╭─ Records provided

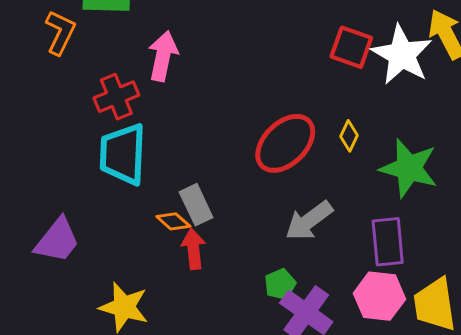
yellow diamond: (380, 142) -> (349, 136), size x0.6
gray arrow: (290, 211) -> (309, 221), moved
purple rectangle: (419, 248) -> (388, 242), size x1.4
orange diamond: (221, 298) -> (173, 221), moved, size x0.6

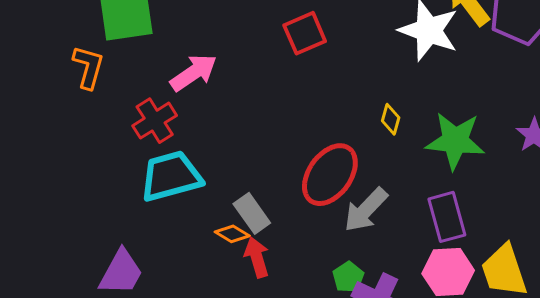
red square: (351, 47) -> (305, 33), moved, turned -33
pink arrow: (163, 56) -> (194, 73), turned 54
red ellipse: (285, 143) -> (330, 175), moved
cyan trapezoid: (123, 154) -> (171, 176), turned 82

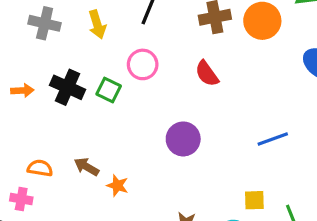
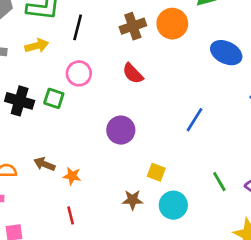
yellow arrow: (97, 24) -> (37, 46), turned -80
blue line: (273, 139) -> (194, 120), turned -30
yellow square: (254, 200) -> (156, 172), moved, turned 30

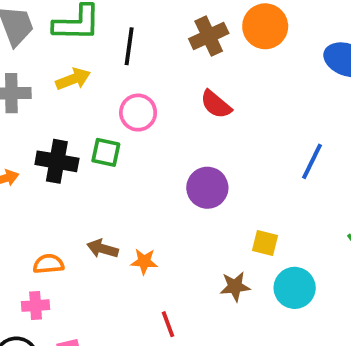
red line: (71, 215) -> (168, 324), moved

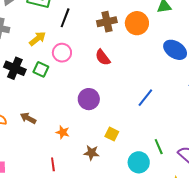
yellow arrow: (73, 79) -> (37, 39), moved, turned -30
orange star: (144, 261) -> (63, 132), moved
cyan circle: (295, 288) -> (139, 162), moved

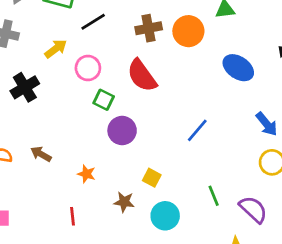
black line: (65, 18) -> (93, 22), turned 36
red semicircle: (103, 57) -> (142, 76), size x1.5
black cross: (15, 68) -> (25, 87), turned 35
green square: (41, 69) -> (104, 100), moved
cyan circle: (139, 162) -> (165, 216), moved

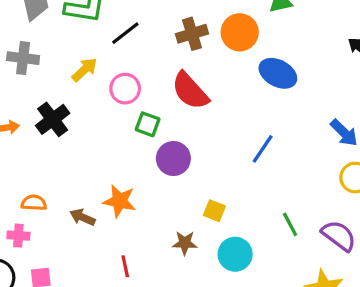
blue ellipse: (238, 68) -> (278, 73), moved
brown arrow: (41, 154) -> (83, 217), moved
orange star: (86, 174) -> (120, 201), moved, size x1.5

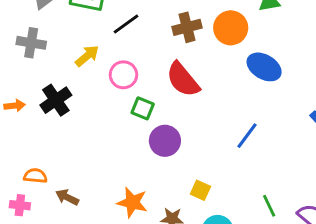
orange star: (120, 201) -> (132, 202), moved
brown arrow: (83, 217) -> (67, 197), moved

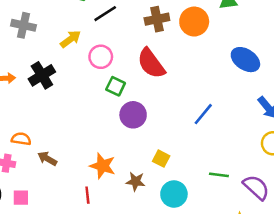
blue ellipse: (264, 67) -> (245, 60), moved
green line: (269, 206) -> (219, 175), turned -60

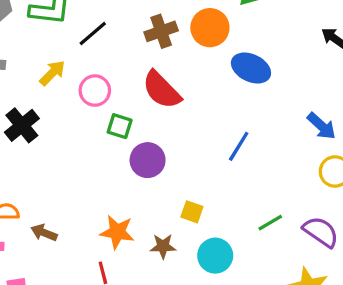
blue ellipse: (245, 60) -> (251, 68), moved
green line: (219, 175) -> (270, 223), turned -30

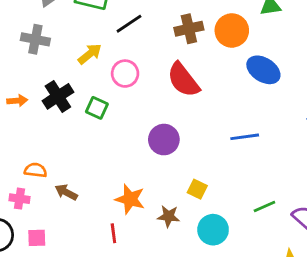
green square: (120, 126) -> (97, 108), moved
blue line: (239, 146) -> (245, 137), turned 44

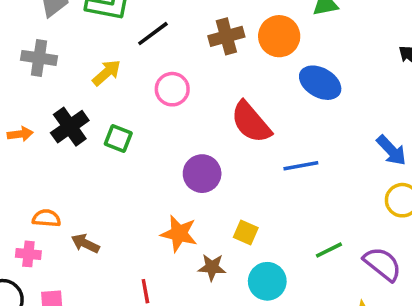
pink circle: (125, 74) -> (172, 89), moved
red semicircle: (183, 80) -> (251, 122), moved
orange star: (130, 199) -> (179, 234), moved

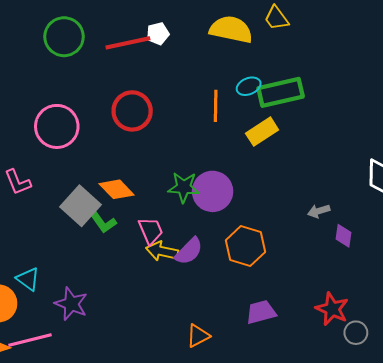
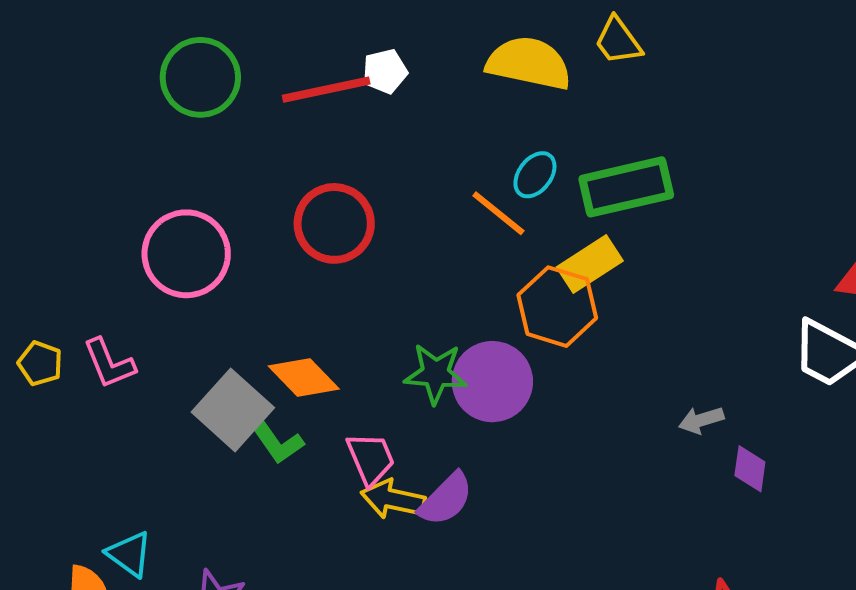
cyan ellipse: (249, 86) -> (535, 175), moved, turned -30
orange line: (216, 106) -> (498, 213), turned -52
orange hexagon: (246, 246) -> (557, 307), moved

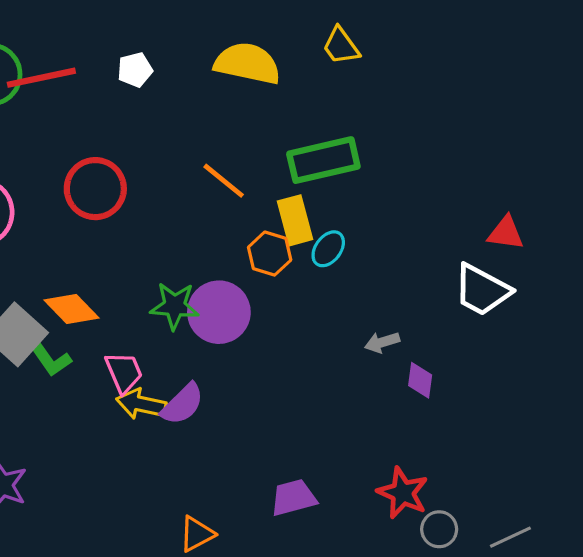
yellow trapezoid: (618, 41) -> (341, 46), moved
red line: (326, 90) -> (41, 78), moved
cyan ellipse: (535, 175) -> (328, 249), moved
yellow rectangle: (590, 264) -> (295, 220), turned -72
orange hexagon: (557, 307) -> (270, 254), size x0.7

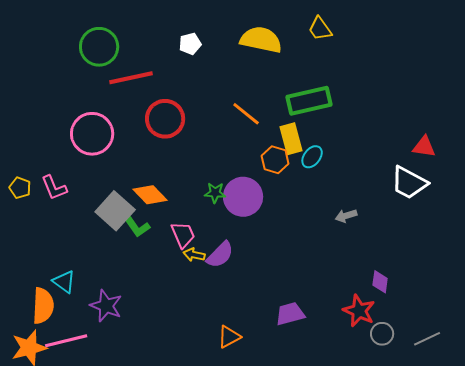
red line: (41, 78) -> (131, 78), moved
green star: (175, 306) -> (215, 193), size x0.7
purple diamond: (420, 380) -> (380, 282), moved
yellow arrow: (141, 404) -> (194, 255), size x0.7

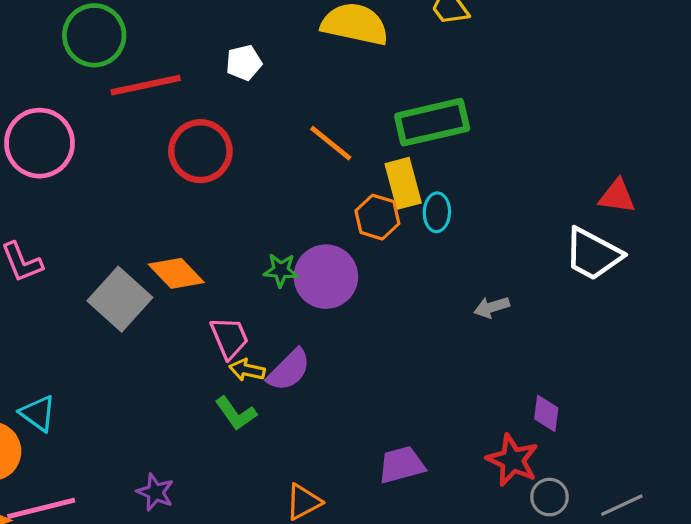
white pentagon: (190, 44) -> (244, 63), moved
pink circle: (92, 134) -> (40, 143), moved
cyan ellipse: (312, 157) -> (437, 212), turned -35
green L-shape: (137, 227) -> (236, 413), moved
purple star: (106, 306) -> (155, 492), moved, size x0.7

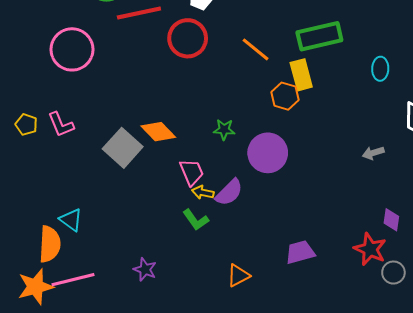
red circle: (200, 151) -> (188, 38), moved
cyan ellipse: (437, 212) -> (380, 69), moved
purple circle: (326, 277) -> (268, 153), moved
gray arrow: (492, 307) -> (373, 153), moved

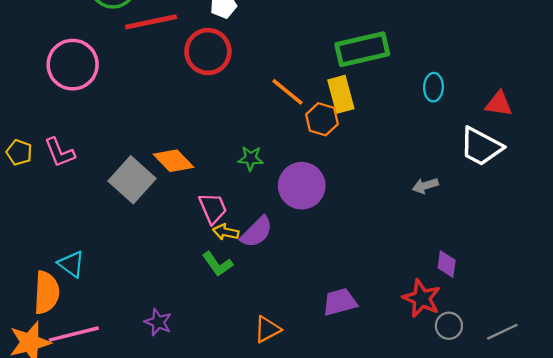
orange line: (256, 49) -> (287, 92), moved

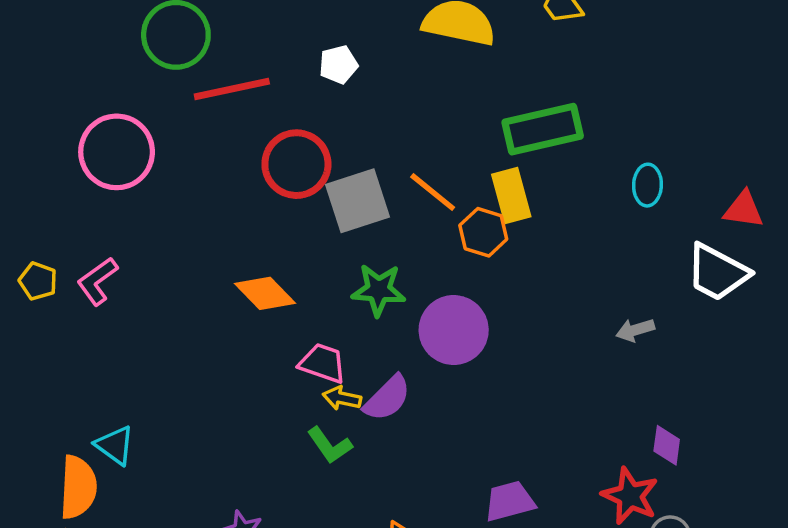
red circle: (208, 52) -> (296, 164), moved
pink L-shape: (60, 152) -> (97, 281), turned 76
green star: (251, 158) -> (379, 290), size x1.4
gray square: (132, 180) -> (358, 201), moved, turned 30
pink trapezoid: (213, 208) -> (323, 363), turned -48

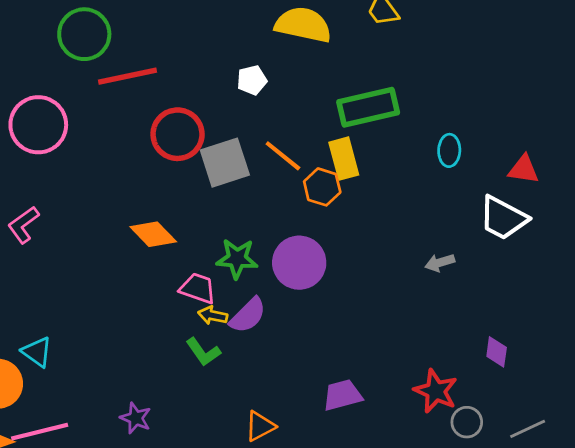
white pentagon: (338, 65) -> (252, 80), moved
green star: (379, 290) -> (237, 259), moved
purple diamond: (667, 445) -> (497, 352), moved

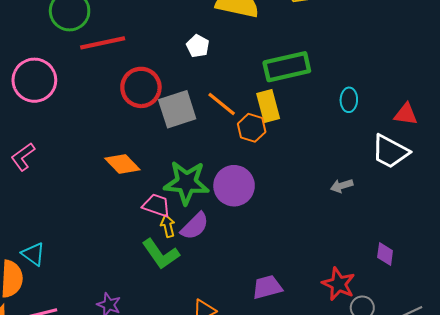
white pentagon: (252, 80) -> (198, 46), turned -30
green star: (237, 259) -> (186, 183), size x1.4
yellow arrow: (213, 315) -> (168, 226), turned 65
green L-shape: (203, 352) -> (161, 254), size x1.4

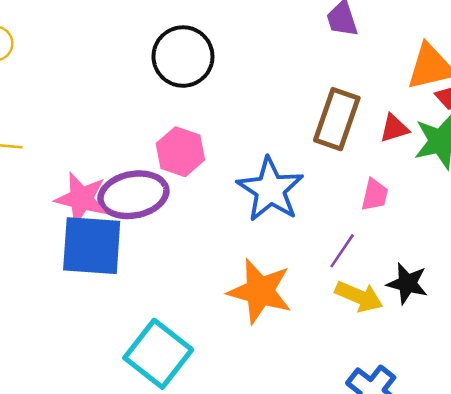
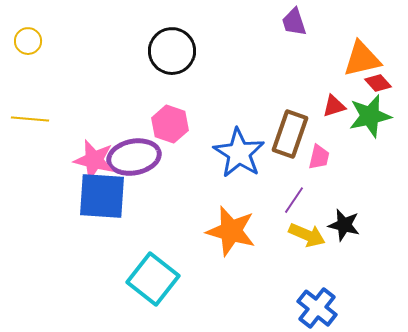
brown rectangle: (337, 119) -> (290, 134), moved

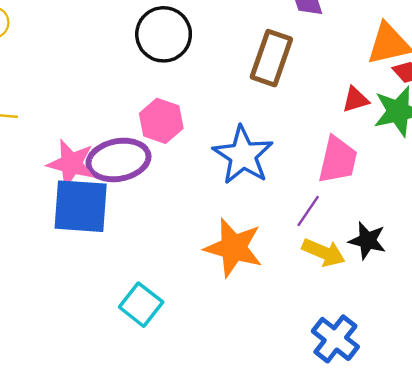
brown rectangle: (290, 134) -> (271, 58), moved
pink trapezoid: (319, 157) -> (338, 160), size x1.6
cyan square: (153, 279) -> (141, 305), size x0.7

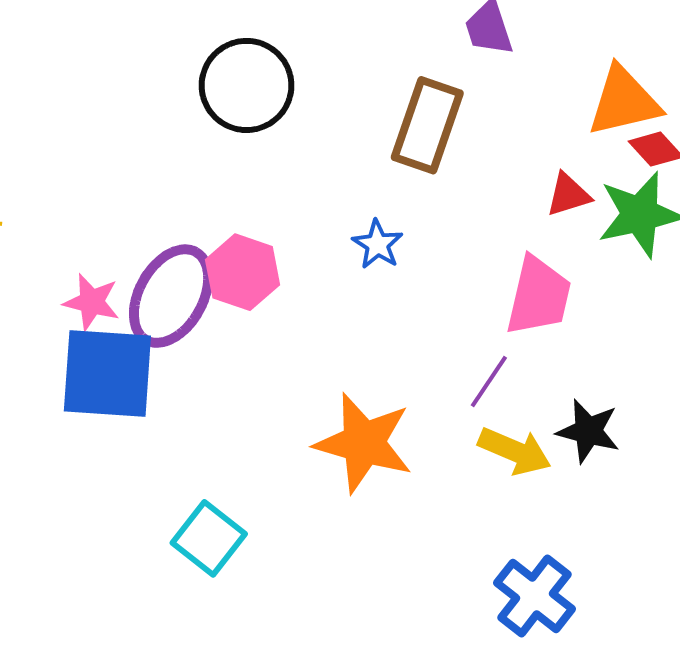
pink hexagon: (161, 121) -> (243, 272), moved
blue star: (243, 155) -> (378, 244), moved, size x0.5
purple ellipse: (119, 160) -> (171, 296), turned -50
pink star: (71, 164) -> (92, 302), size x0.7

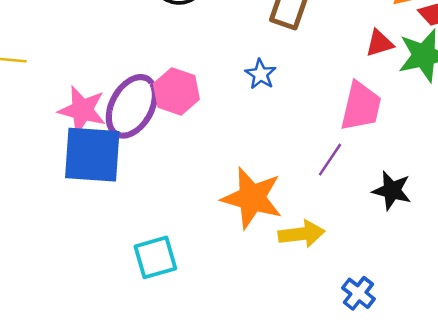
pink star: (92, 302) -> (82, 110), size x1.4
yellow arrow: (515, 451) -> (301, 234), moved, turned -30
cyan square: (209, 538) -> (155, 257), turned 36
blue cross: (535, 596) -> (358, 293), size x0.7

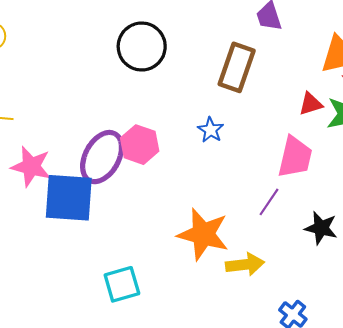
pink star: (82, 110) -> (31, 166), moved

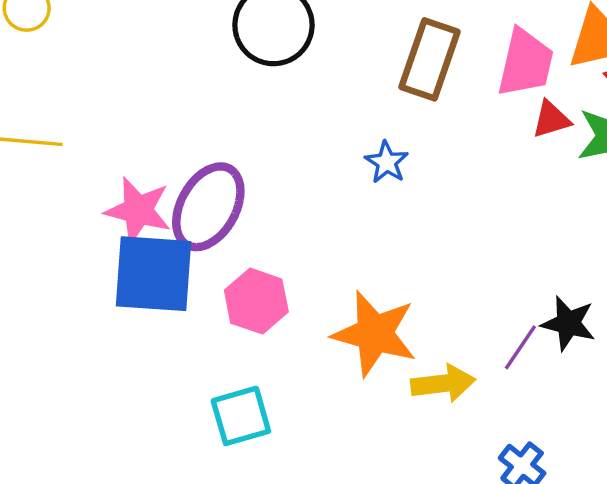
pink hexagon: (140, 145) -> (256, 301), moved
pink trapezoid: (295, 157) -> (525, 63), moved
pink star: (31, 166) -> (138, 210), moved
purple line: (269, 202) -> (520, 347), moved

╰─

(Exercise brief) What this exercise asks for is every line of the data above with the word "shape".

(Task output)
green L-shape: (137, 227) -> (236, 413), moved
pink L-shape: (60, 152) -> (97, 281), turned 76
green L-shape: (203, 352) -> (161, 254), size x1.4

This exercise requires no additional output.